### [TASK REQUIREMENTS]
Could you please reproduce every record below exactly, leaving out the pictures?
═══ GIVEN DATA ═══
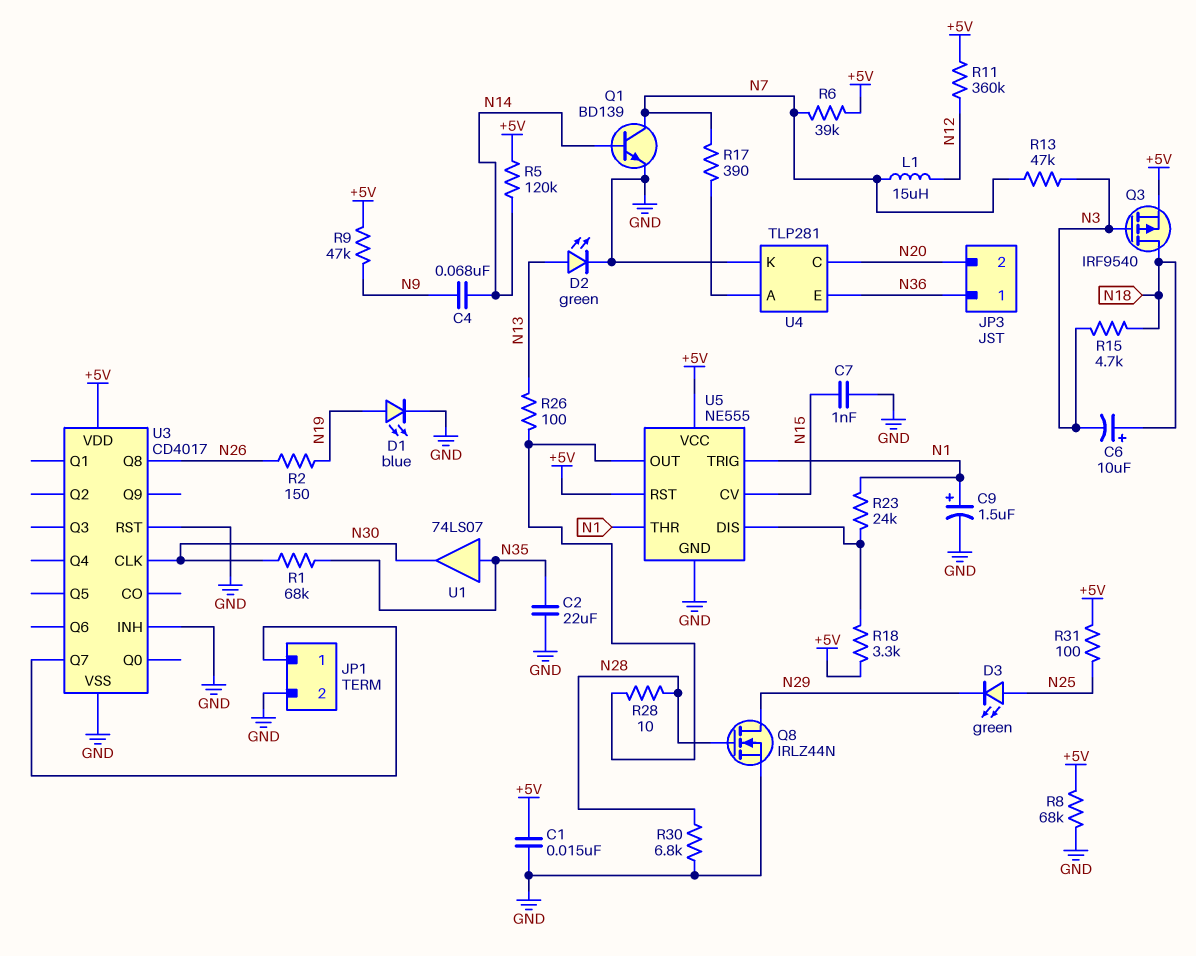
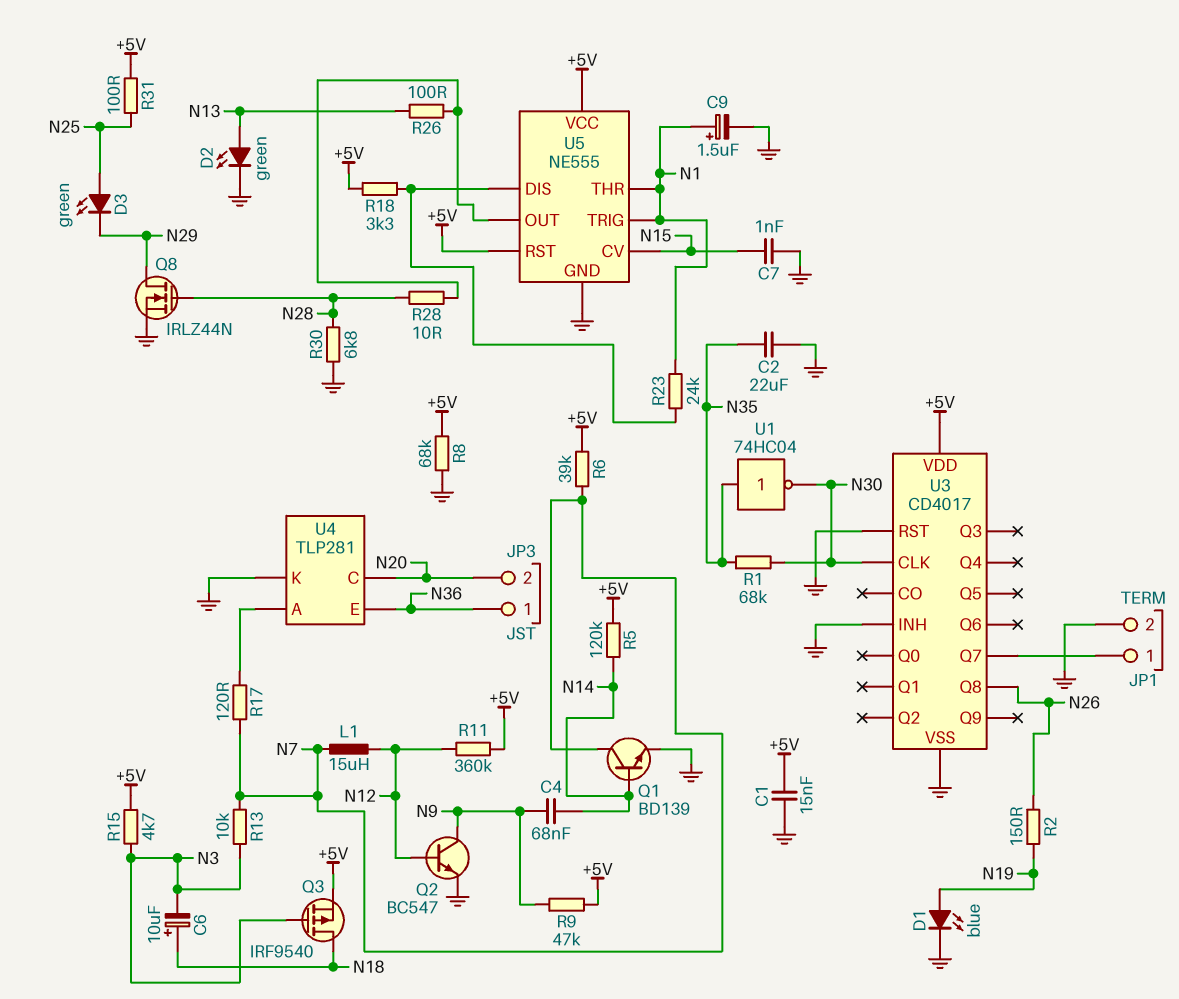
Q2: none -> NPN BC547 (B N12, C N9, E GND)
R13: 47k (N3, N7) -> 10k (N3, N7)
R15: 4.7k (N3, N18) -> 4.7k (+5V, N3)
R17: 390 (N7, U4/A) -> 120 (N7, U4/A)
U1: buffer 74LS07 (in N35, out N30) -> NOT 74HC04 (in N35, out N30)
═══
### [ANSWER TO THIS TASK]
Q2: none -> NPN BC547 (B N12, C N9, E GND)
R13: 47k (N3, N7) -> 10k (N3, N7)
R15: 4.7k (N3, N18) -> 4.7k (+5V, N3)
R17: 390 (N7, U4/A) -> 120 (N7, U4/A)
U1: buffer 74LS07 (in N35, out N30) -> NOT 74HC04 (in N35, out N30)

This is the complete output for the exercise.